====== Data ======
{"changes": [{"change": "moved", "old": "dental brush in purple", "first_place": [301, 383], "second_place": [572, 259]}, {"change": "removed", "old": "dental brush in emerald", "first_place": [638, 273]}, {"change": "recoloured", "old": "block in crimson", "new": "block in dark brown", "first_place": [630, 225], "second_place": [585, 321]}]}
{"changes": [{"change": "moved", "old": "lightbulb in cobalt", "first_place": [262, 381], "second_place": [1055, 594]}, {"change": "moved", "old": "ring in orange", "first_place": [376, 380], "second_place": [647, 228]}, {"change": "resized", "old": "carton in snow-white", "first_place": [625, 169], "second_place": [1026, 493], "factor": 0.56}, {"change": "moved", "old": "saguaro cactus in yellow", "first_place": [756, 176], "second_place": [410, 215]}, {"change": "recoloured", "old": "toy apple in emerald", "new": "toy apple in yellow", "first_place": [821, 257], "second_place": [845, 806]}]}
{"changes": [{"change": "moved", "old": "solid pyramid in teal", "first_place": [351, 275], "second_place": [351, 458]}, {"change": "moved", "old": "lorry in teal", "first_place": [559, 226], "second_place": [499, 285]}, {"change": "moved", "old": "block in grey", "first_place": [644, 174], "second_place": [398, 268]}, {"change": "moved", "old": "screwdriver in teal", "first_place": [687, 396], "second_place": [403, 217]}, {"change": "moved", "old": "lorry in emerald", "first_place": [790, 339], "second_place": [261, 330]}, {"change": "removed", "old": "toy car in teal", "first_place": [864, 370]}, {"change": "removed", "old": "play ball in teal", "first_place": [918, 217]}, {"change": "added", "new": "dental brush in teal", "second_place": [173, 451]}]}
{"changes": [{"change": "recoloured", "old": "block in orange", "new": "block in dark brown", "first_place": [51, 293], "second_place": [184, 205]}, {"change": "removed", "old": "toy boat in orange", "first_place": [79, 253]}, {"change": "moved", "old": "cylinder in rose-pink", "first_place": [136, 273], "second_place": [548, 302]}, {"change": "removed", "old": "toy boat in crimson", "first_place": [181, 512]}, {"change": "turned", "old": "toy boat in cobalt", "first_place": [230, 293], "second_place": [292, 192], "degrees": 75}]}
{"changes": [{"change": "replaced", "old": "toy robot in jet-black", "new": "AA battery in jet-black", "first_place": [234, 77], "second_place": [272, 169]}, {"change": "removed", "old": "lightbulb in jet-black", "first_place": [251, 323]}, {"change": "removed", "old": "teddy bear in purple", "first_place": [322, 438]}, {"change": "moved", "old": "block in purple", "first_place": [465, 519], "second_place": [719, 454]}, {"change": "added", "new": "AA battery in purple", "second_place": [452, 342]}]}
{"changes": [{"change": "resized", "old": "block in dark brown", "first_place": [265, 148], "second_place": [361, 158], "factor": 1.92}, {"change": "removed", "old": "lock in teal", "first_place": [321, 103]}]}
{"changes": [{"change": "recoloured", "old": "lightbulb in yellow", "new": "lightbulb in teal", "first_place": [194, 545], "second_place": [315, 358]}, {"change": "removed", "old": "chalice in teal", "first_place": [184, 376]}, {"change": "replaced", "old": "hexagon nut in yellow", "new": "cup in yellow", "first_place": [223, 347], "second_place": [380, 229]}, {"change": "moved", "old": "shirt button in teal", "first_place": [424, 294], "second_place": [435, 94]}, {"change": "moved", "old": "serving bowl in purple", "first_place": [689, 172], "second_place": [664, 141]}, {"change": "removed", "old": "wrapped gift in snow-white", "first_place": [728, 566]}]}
======
(Your task) Show each line from the material above where the string "lightbulb" can be found.

(Final answer)
{"changes": [{"change": "moved", "old": "lightbulb in cobalt", "first_place": [262, 381], "second_place": [1055, 594]}, {"change": "moved", "old": "ring in orange", "first_place": [376, 380], "second_place": [647, 228]}, {"change": "resized", "old": "carton in snow-white", "first_place": [625, 169], "second_place": [1026, 493], "factor": 0.56}, {"change": "moved", "old": "saguaro cactus in yellow", "first_place": [756, 176], "second_place": [410, 215]}, {"change": "recoloured", "old": "toy apple in emerald", "new": "toy apple in yellow", "first_place": [821, 257], "second_place": [845, 806]}]}
{"changes": [{"change": "replaced", "old": "toy robot in jet-black", "new": "AA battery in jet-black", "first_place": [234, 77], "second_place": [272, 169]}, {"change": "removed", "old": "lightbulb in jet-black", "first_place": [251, 323]}, {"change": "removed", "old": "teddy bear in purple", "first_place": [322, 438]}, {"change": "moved", "old": "block in purple", "first_place": [465, 519], "second_place": [719, 454]}, {"change": "added", "new": "AA battery in purple", "second_place": [452, 342]}]}
{"changes": [{"change": "recoloured", "old": "lightbulb in yellow", "new": "lightbulb in teal", "first_place": [194, 545], "second_place": [315, 358]}, {"change": "removed", "old": "chalice in teal", "first_place": [184, 376]}, {"change": "replaced", "old": "hexagon nut in yellow", "new": "cup in yellow", "first_place": [223, 347], "second_place": [380, 229]}, {"change": "moved", "old": "shirt button in teal", "first_place": [424, 294], "second_place": [435, 94]}, {"change": "moved", "old": "serving bowl in purple", "first_place": [689, 172], "second_place": [664, 141]}, {"change": "removed", "old": "wrapped gift in snow-white", "first_place": [728, 566]}]}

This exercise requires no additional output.